--- TASK ---
Omit the images and output every line of the data below exactly.

--- INFORMATION GIVEN ---

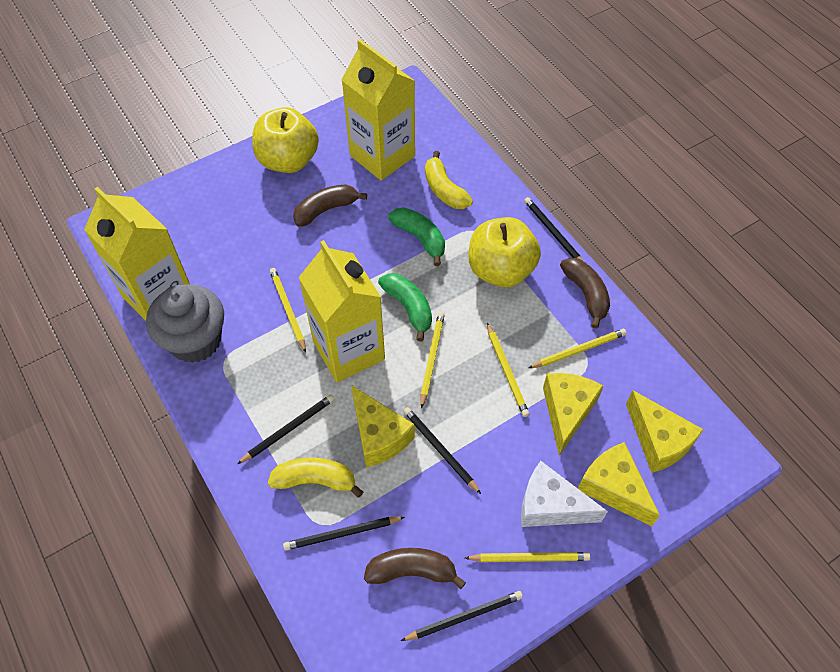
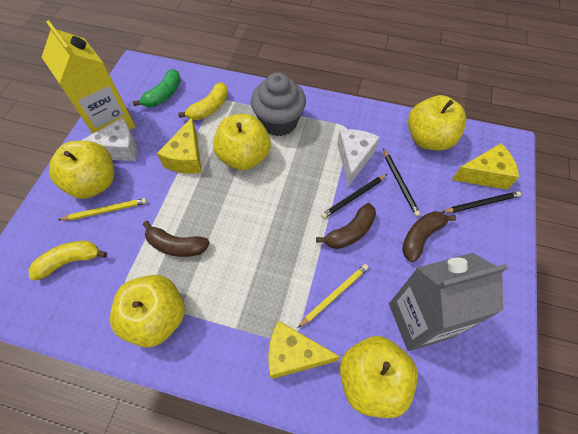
black pencil: 5 -> 3
green banana: 2 -> 1
grey carton: 0 -> 1
white cheese: 1 -> 2
yellow apple: 2 -> 5
yellow carton: 3 -> 1
yellow cheese: 4 -> 3
yellow pencil: 5 -> 2

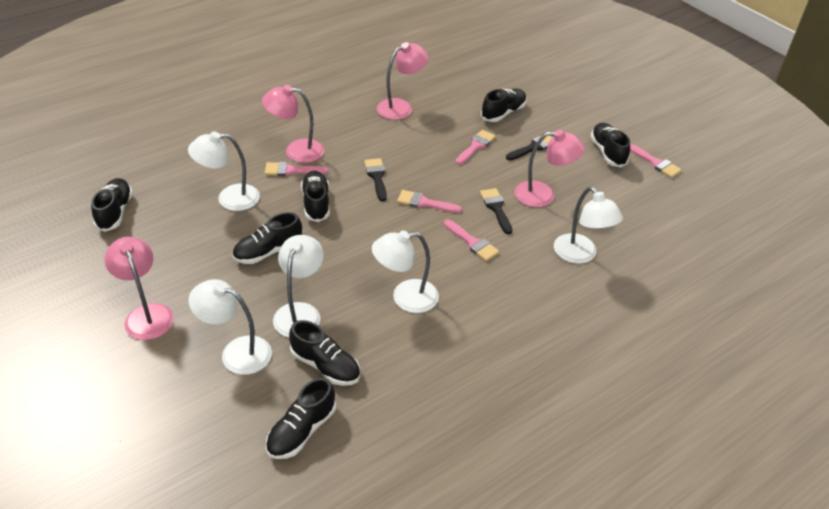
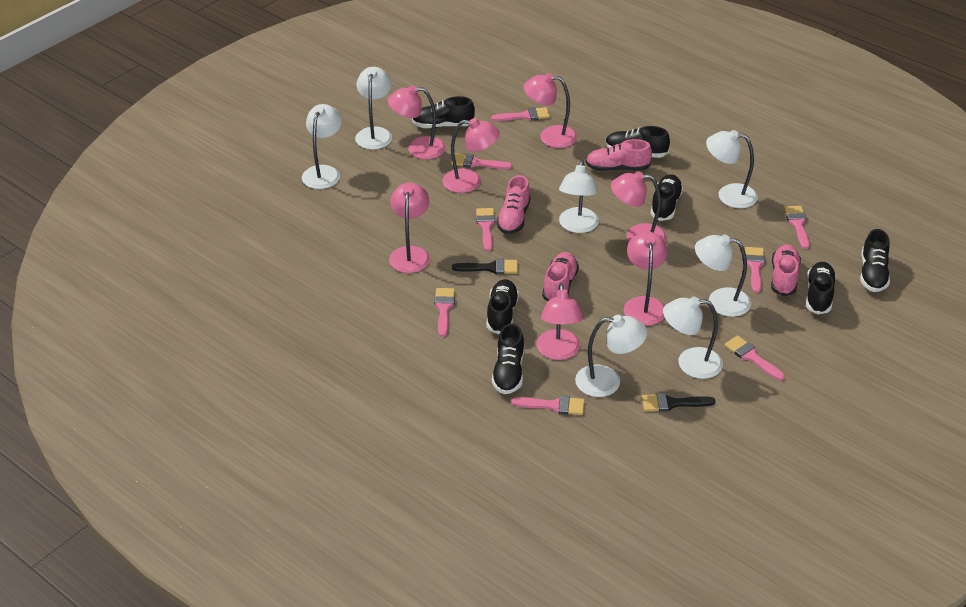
black brush: 3 -> 2
pink brush: 5 -> 8
pink lamp: 4 -> 7
pink shoe: 0 -> 4
white lamp: 5 -> 7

--- RESPONSE AREA ---
black pencil: 5 -> 3
green banana: 2 -> 1
grey carton: 0 -> 1
white cheese: 1 -> 2
yellow apple: 2 -> 5
yellow carton: 3 -> 1
yellow cheese: 4 -> 3
yellow pencil: 5 -> 2

black brush: 3 -> 2
pink brush: 5 -> 8
pink lamp: 4 -> 7
pink shoe: 0 -> 4
white lamp: 5 -> 7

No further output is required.